*** TASK INPUTS ***
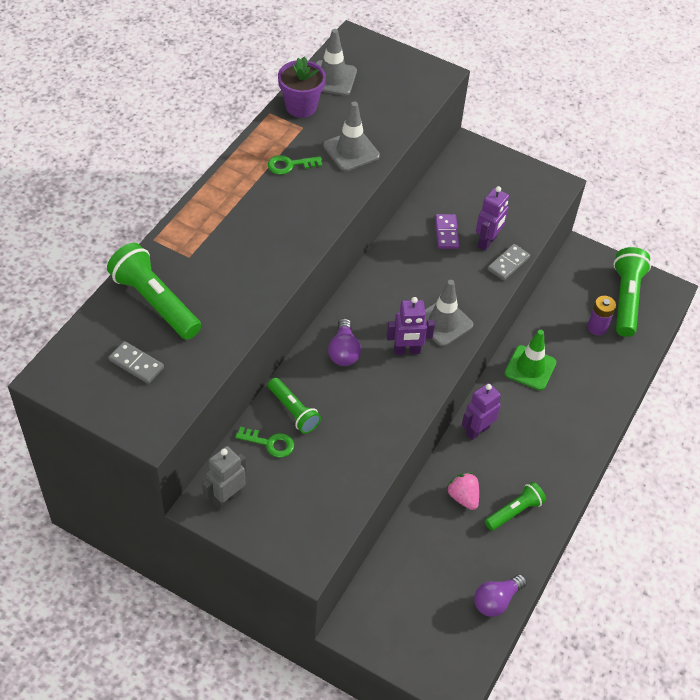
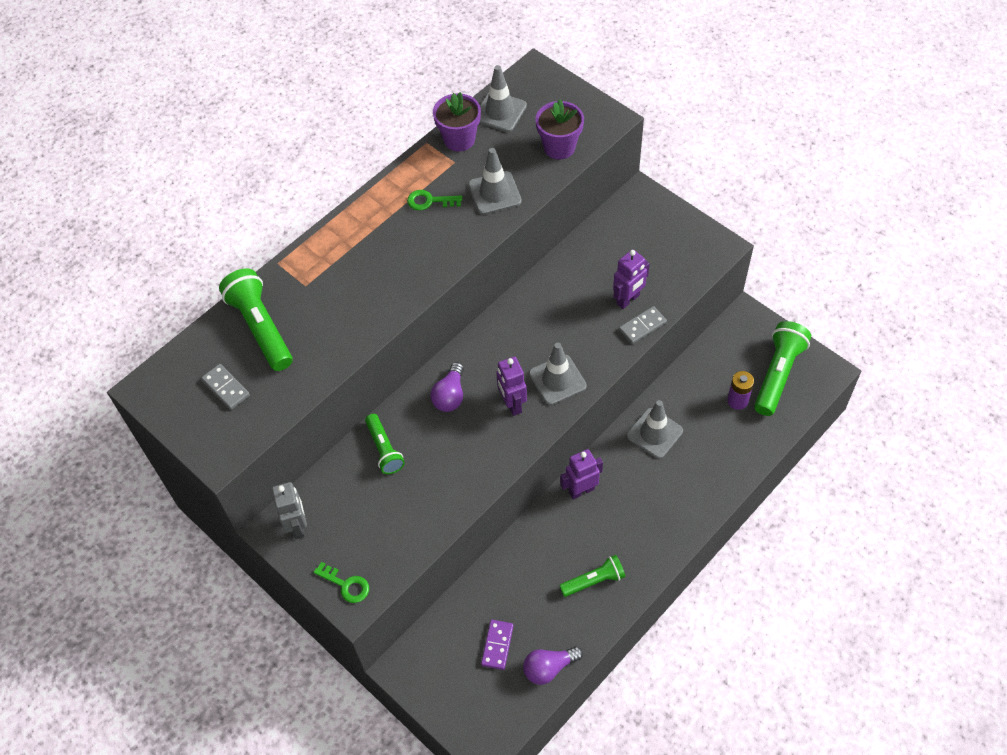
camera: 20 degrees right, 5 degrees up
grey robot [202,446,246,510] -> grey robot turned 105 degrees clockwise [272,482,307,539]
green key [235,427,294,458] -> green key moved to [313,562,369,603]
purple robot [387,297,435,355] -> purple robot turned 60 degrees clockwise [496,357,527,416]
purple domino [435,214,459,249] -> purple domino moved to [481,620,513,670]
pink strawberry [446,472,479,510] -> none
green traffic cone [505,330,556,390] -> grey traffic cone [627,400,683,459]
none -> purple flower pot [535,100,584,159]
*** End of TASK INPUTS ***
WHAT NEEDS TO BE DONE ▸ Only the lines from the one containing "purple domino [435,214,459,249]" through the end of the material should be reproduced, exactly, with both ends included.

RESULT OF THIS TASK ▸
purple domino [435,214,459,249] -> purple domino moved to [481,620,513,670]
pink strawberry [446,472,479,510] -> none
green traffic cone [505,330,556,390] -> grey traffic cone [627,400,683,459]
none -> purple flower pot [535,100,584,159]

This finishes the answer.